Please find every line in the material below that contains the string "with" and copy each one.

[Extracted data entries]
>> Begin
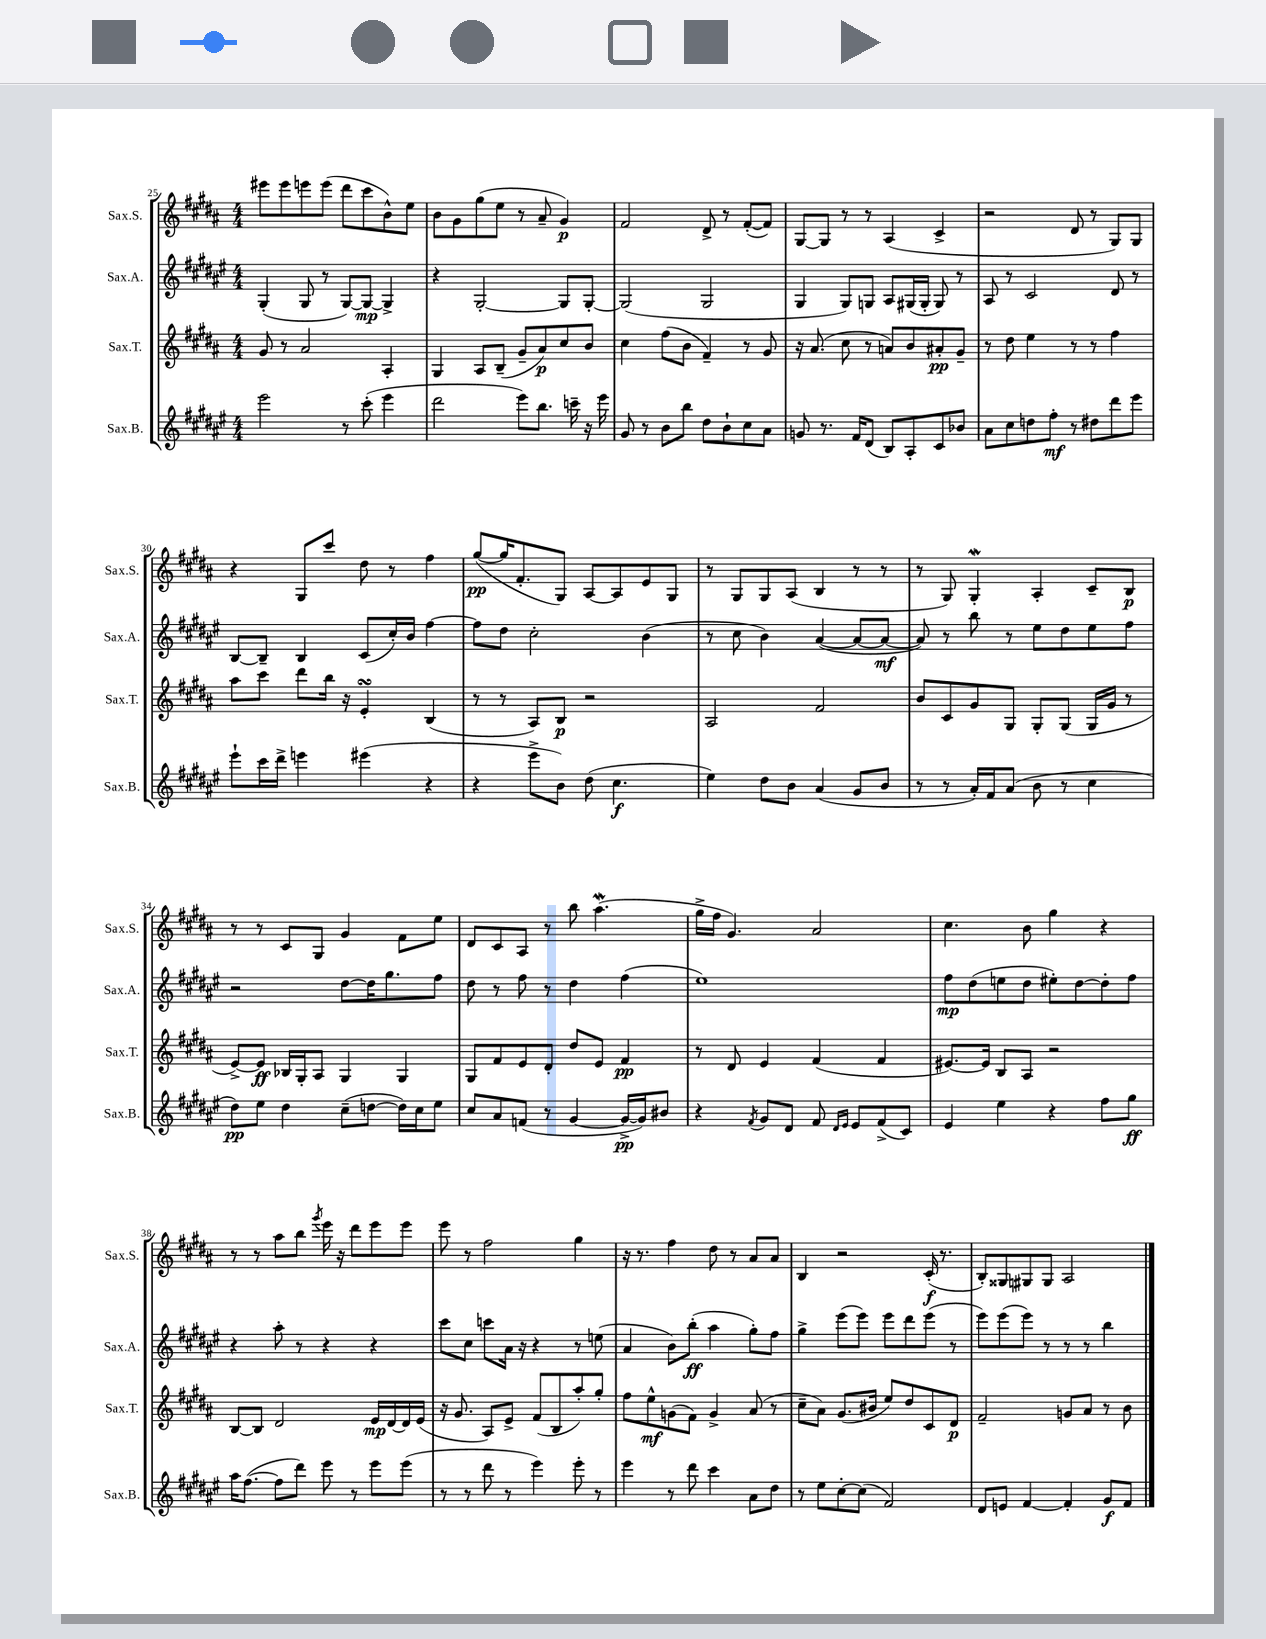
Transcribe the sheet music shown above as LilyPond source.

<<
\new StaffGroup <<
\new Staff = "s0" \with { instrumentName = "Sax.S." shortInstrumentName = "Sax.S." } {
    \clef treble \key b \major \numericTimeSignature \time 4/4
    eis'''8 eis'''8 e'''8 e'''8( dis'''8 cis'''8 b'8-^) e''8 |
    b'8 gis'8 gis''8( e''8 r8 ais'8-- gis'4\p) |
    fis'2 dis'8-> r8 fis'8~-.( fis'8) |
    gis8~ gis8 r8 r8 ais4( cis'4-> |
    r2 dis'8 r8 gis8) gis8 |
    r4 gis8 cis'''8 dis''8 r8 fis''4 |
    gis''8~\pp( gis''16 fis'8.-. gis8) ais8~ ais8 e'8 gis8 |
    r8 gis8 gis8 ais8( b4 r8 r8 |
    r8 gis8) gis4-.\mordent ais4-. cis'8-- b8\p |
    r8 r8 cis'8 gis8 gis'4 fis'8 e''8 |
    dis'8 cis'8 ais8 r8 b''8 ais''4.\mordent( |
    gis''16-> fis''16 gis'4.) ais'2 |
    cis''4. b'8 gis''4 r4 |
    r8 r8 ais''8 b''8 \acciaccatura { gis'''8 } e'''16 r16 dis'''8 e'''8 e'''8 |
    e'''8 r8 fis''2 gis''4 |
    r16 r8. fis''4 dis''8 r8 ais'8 ais'8 |
    b4 r2 cis'16-.\f( r8. |
    b8-.) gisis8 gis8 gis8 ais2 \bar "|." |
}
\new Staff = "s1" \with { instrumentName = "Sax.A." shortInstrumentName = "Sax.A." } {
    \clef treble \key fis \major \numericTimeSignature \time 4/4
    gis4-.( gis8 r8 gis8~) gis8~\mp gis4-> |
    r4 gis2~-. gis8 gis8~-. |
    gis2( gis2 |
    gis4 gis8) g8 ais8 gis16( gis16-. gis8) r8 |
    ais8 r8 cis'2 dis'8 r8 |
    b8~ b8-- b4 cis'8( cis''16-.) b'16 fis''4~ |
    fis''8 dis''8 cis''2-. b'4( |
    r8 cis''8 b'4) ais'4~( ais'8~ ais'8~\mf |
    ais'8) r8 b''8 r8 eis''8 dis''8 eis''8 fis''8 |
    r2 dis''8~ dis''16 gis''8. fis''8 |
    dis''8 r8 fis''8 r8 dis''4 fis''4( |
    eis''1) |
    fis''8\mp dis''8( e''8 dis''8 eis''8-.) dis''8~ dis''8-. fis''8 |
    r4 ais''8-. r8 r4 r4 |
    cis'''8 cis''8 c'''8 ais'16 r16 r4 r8 e''8( |
    ais'4 b'8) b''8-.\ff( ais''4 gis''8-.) fis''8 |
    gis''4-> eis'''8( eis'''8) eis'''8 dis'''8 eis'''8( r8 |
    eis'''8) eis'''8( eis'''8) r8 r8 r8 b''4 \bar "|." |
}
\new Staff = "s2" \with { instrumentName = "Sax.T." shortInstrumentName = "Sax.T." } {
    \clef treble \key b \major \numericTimeSignature \time 4/4
    gis'8 r8 ais'2 ais4-. |
    gis4 ais8 b8--( gis'8-- ais'8\p) cis''8 b'8 |
    cis''4 fis''8( b'8 fis'4--) r8 gis'8 |
    r16 ais'8.( cis''8 r8 a'8) b'8 ais'8-.\pp gis'8-- |
    r8 dis''8 e''4 r8 r8 fis''4 |
    ais''8 cis'''8 dis'''8 b''16 r16 e'4-.\turn b4( |
    r8 r8 ais8) b8\p r2 |
    ais2 fis'2 |
    b'8 cis'8 gis'8 gis8 gis8-. gis8( gis16 gis'16 r8 |
    e'8~->) e'8\ff bes16 gis16-. ais8 gis4 gis4 |
    gis8 fis'8 e'8 dis'8-. dis''8 e'8 fis'4\pp |
    r8 dis'8 e'4 fis'4( fis'4 |
    eis'8.~) eis'16 b8 ais8 r2 |
    b8~ b8 dis'2 e'16\mp dis'16~ dis'16 e'16( |
    r16 gis'8. ais8) e'8-> fis'8( b8 ais''8-.) gis''8-. |
    fis''8 e''8-^\mf g'8( fis'8) g'4-> ais'8( r8 |
    cis''8-- ais'8) gis'8.( bis'16 e''8) dis''8 cis'8 dis'8\p |
    fis'2-- g'8 ais'8 r8 b'8 \bar "|." |
}
\new Staff = "s3" \with { instrumentName = "Sax.B." shortInstrumentName = "Sax.B." } {
    \clef treble \key fis \major \numericTimeSignature \time 4/4
    eis'''2 r8 cis'''8-.( eis'''4 |
    dis'''2 eis'''8) b''8. c'''16-- r16 eis'''16 |
    gis'8 r8 b'8 b''8 dis''8 b'8-! cis''8 ais'8 |
    g'8 r8. fis'16 dis'8( b8) ais8-. cis'8 bes'8 |
    ais'8 cis''8 d''8 fis''8-.\mf r8 dis''8 dis'''8 eis'''8 |
    eis'''8-! cis'''16 dis'''16-> e'''4 eis'''4( r4 |
    r4 eis'''8-> b'8) dis''8( cis''4.\f |
    eis''4) dis''8 b'8 ais'4( gis'8 b'8 |
    r8 r8 ais'16-.) fis'16 ais'8( b'8 r8 cis''4 |
    dis''8\pp) eis''8 dis''4 cis''8--( d''8~ d''16) cis''16 eis''8 |
    cis''8 ais'8 f'8( r8 gis'4~ gis'16~->\pp gis'16) bis'8 |
    r4 \acciaccatura { fis'8 } gis'8 dis'8 fis'8 \grace { dis'16 eis'16 } eis'8 fis'8->( cis'8) |
    eis'4 eis''4 r4 fis''8 gis''8\ff |
    ais''16 fis''8.~( fis''8 dis'''8) eis'''8 r8 eis'''8 eis'''8( |
    r8 r8 dis'''8 r8 eis'''4) eis'''8-. r8 |
    eis'''4 r8 dis'''8 cis'''4 ais'8 dis''8 |
    r8 eis''8 cis''8~-. cis''8( fis'2) |
    dis'8 e'8 fis'4~ fis'4-. gis'8\f fis'8 \bar "|." |
}
>>
>>
\layout { \context { \Score currentBarNumber = #25 } }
>> End
TASK SOLUTION:
\new Staff = "s0" \with { instrumentName = "Sax.S." shortInstrumentName = "Sax.S." } {
\new Staff = "s1" \with { instrumentName = "Sax.A." shortInstrumentName = "Sax.A." } {
\new Staff = "s2" \with { instrumentName = "Sax.T." shortInstrumentName = "Sax.T." } {
\new Staff = "s3" \with { instrumentName = "Sax.B." shortInstrumentName = "Sax.B." } {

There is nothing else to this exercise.